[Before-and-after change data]
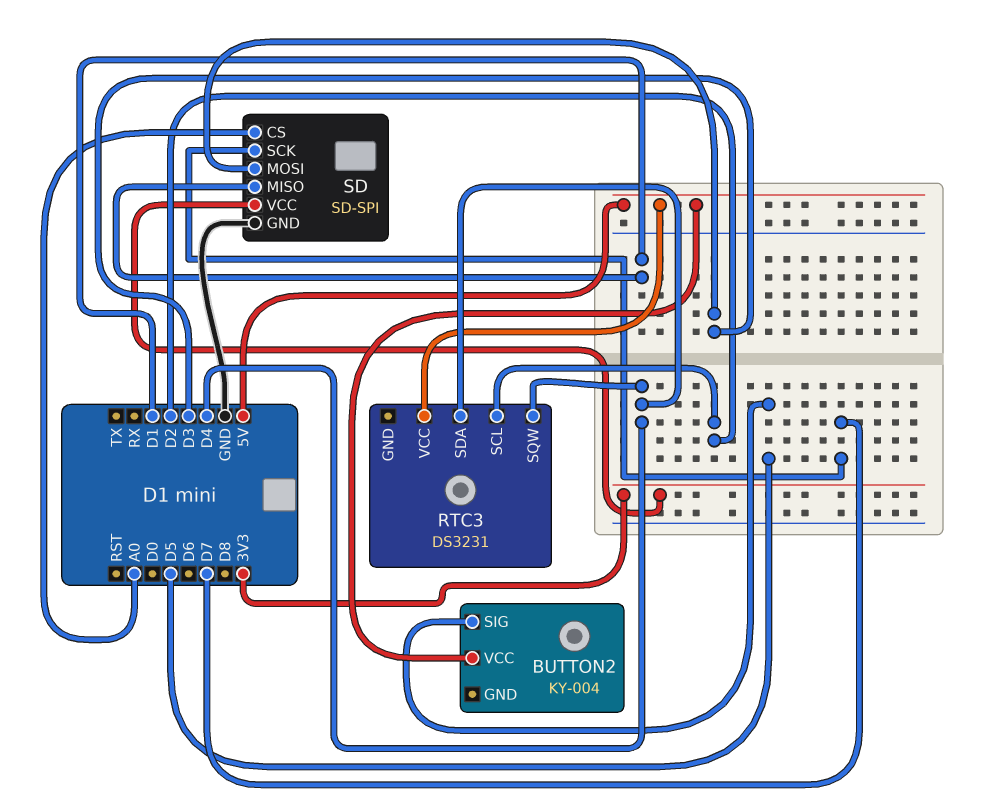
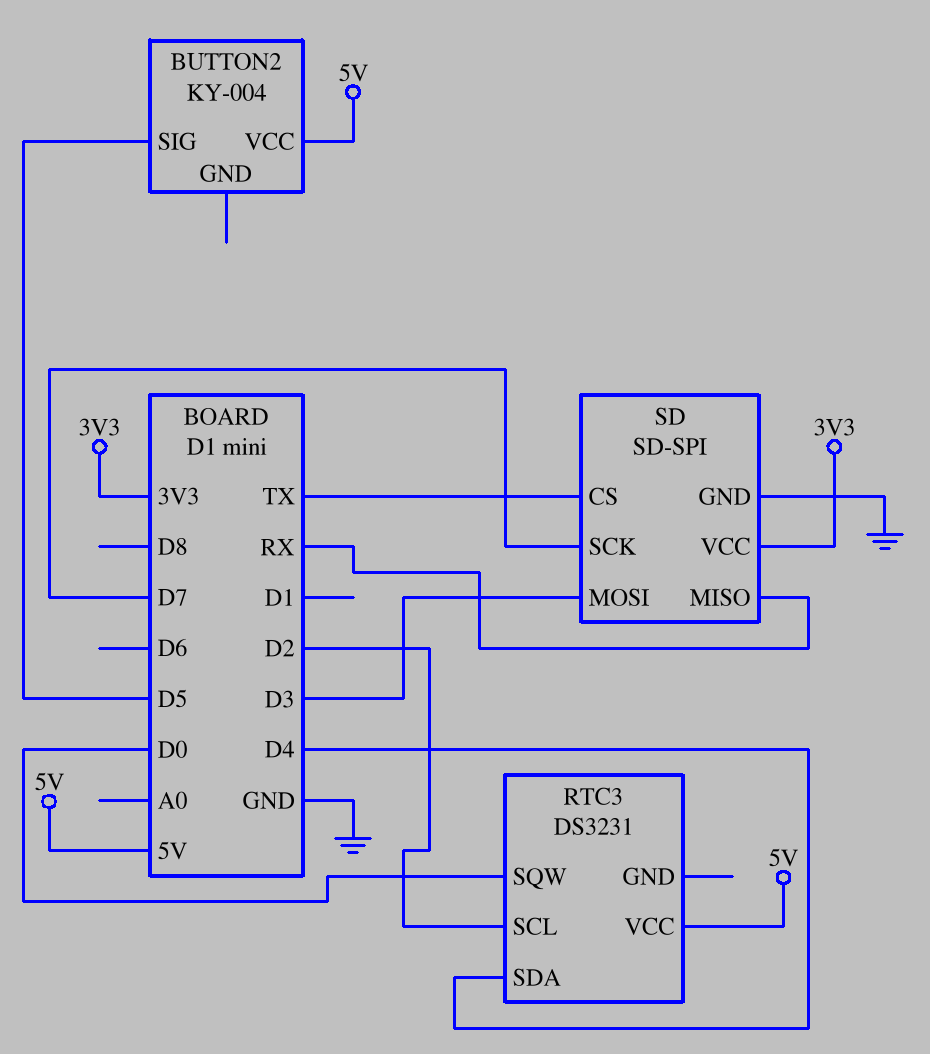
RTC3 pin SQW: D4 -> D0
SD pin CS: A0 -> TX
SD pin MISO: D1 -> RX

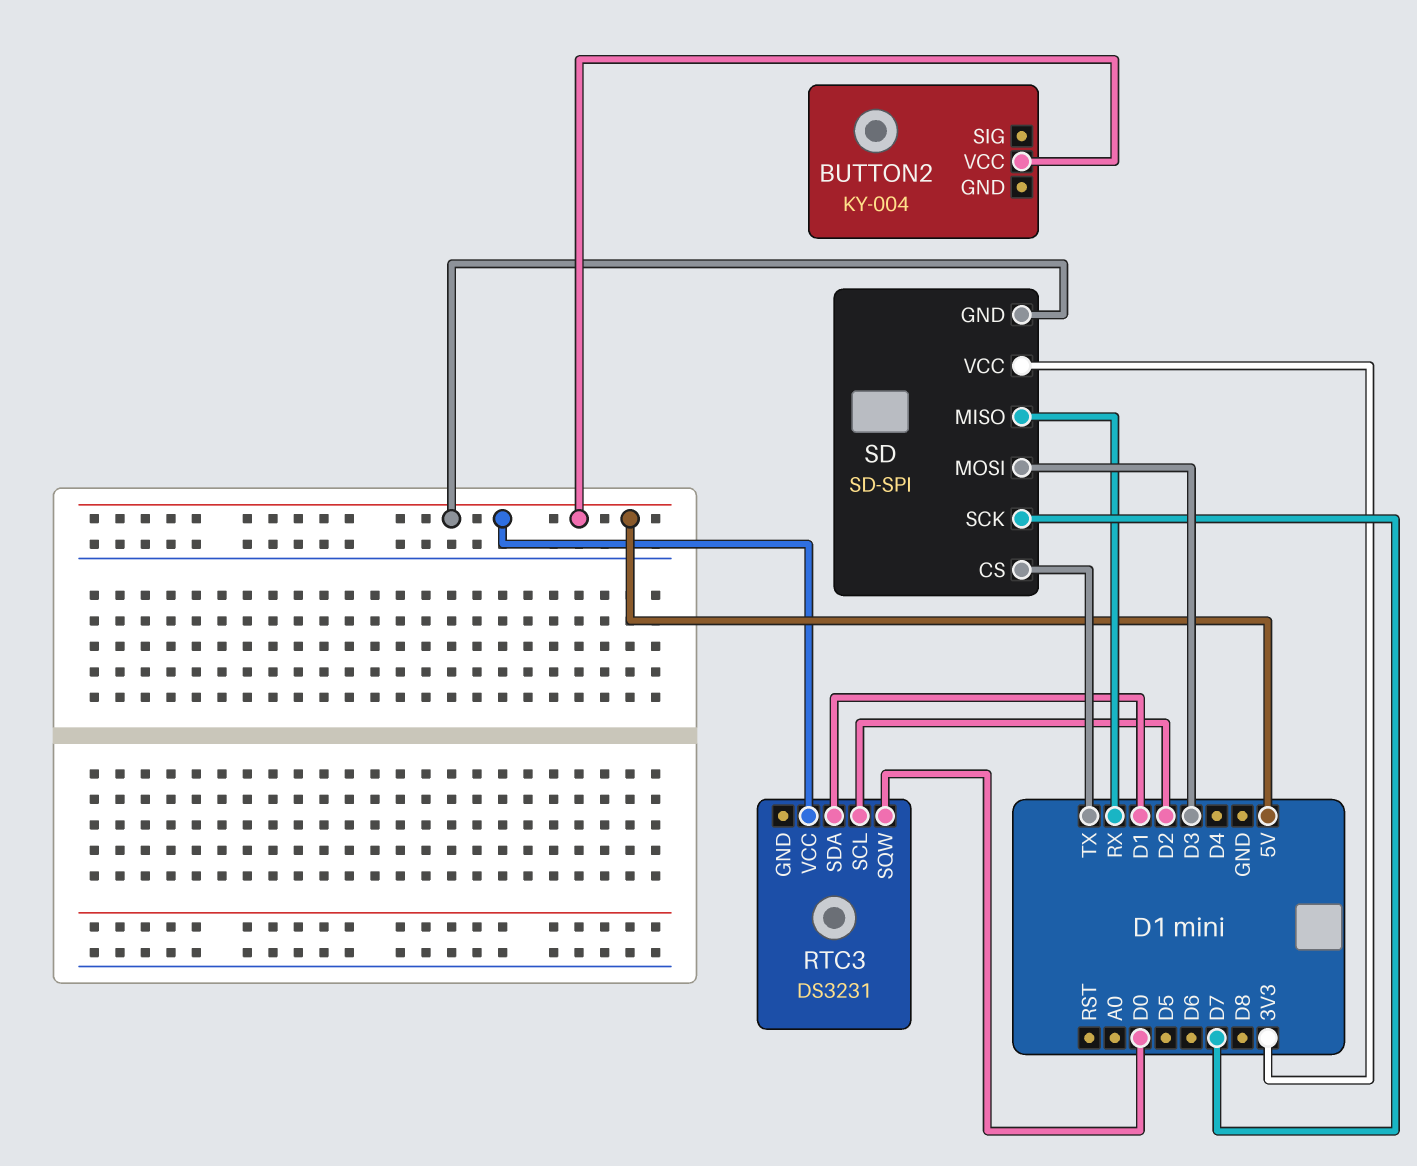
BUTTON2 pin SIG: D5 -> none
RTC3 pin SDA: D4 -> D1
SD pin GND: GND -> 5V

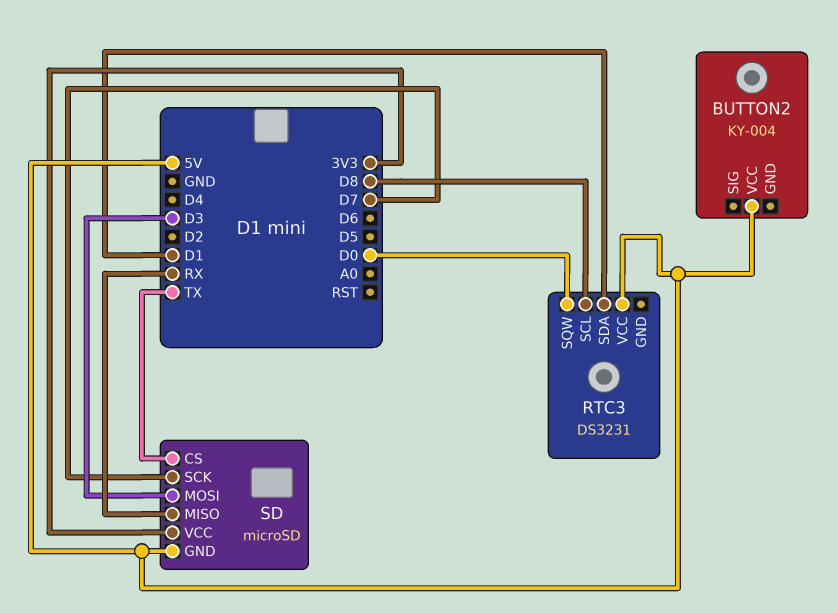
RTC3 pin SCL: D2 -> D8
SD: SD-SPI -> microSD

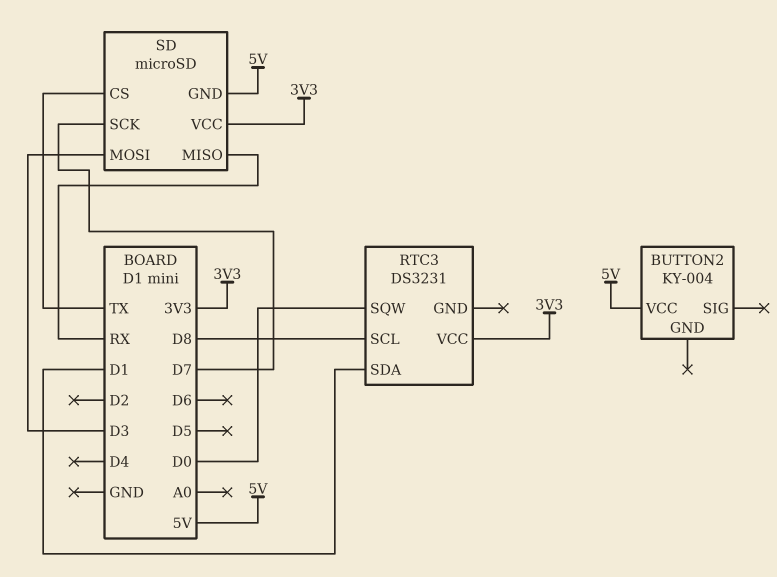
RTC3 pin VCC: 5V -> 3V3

DIRECTIONS ::
I would like you to retype exactly the lines running from the one containing "BUTTON2 pin SIG: D5 -> none" to the last line of the entries, both included, leaving all pictures out.

RESPONSE ::
BUTTON2 pin SIG: D5 -> none
RTC3 pin SDA: D4 -> D1
SD pin GND: GND -> 5V

RTC3 pin SCL: D2 -> D8
SD: SD-SPI -> microSD

RTC3 pin VCC: 5V -> 3V3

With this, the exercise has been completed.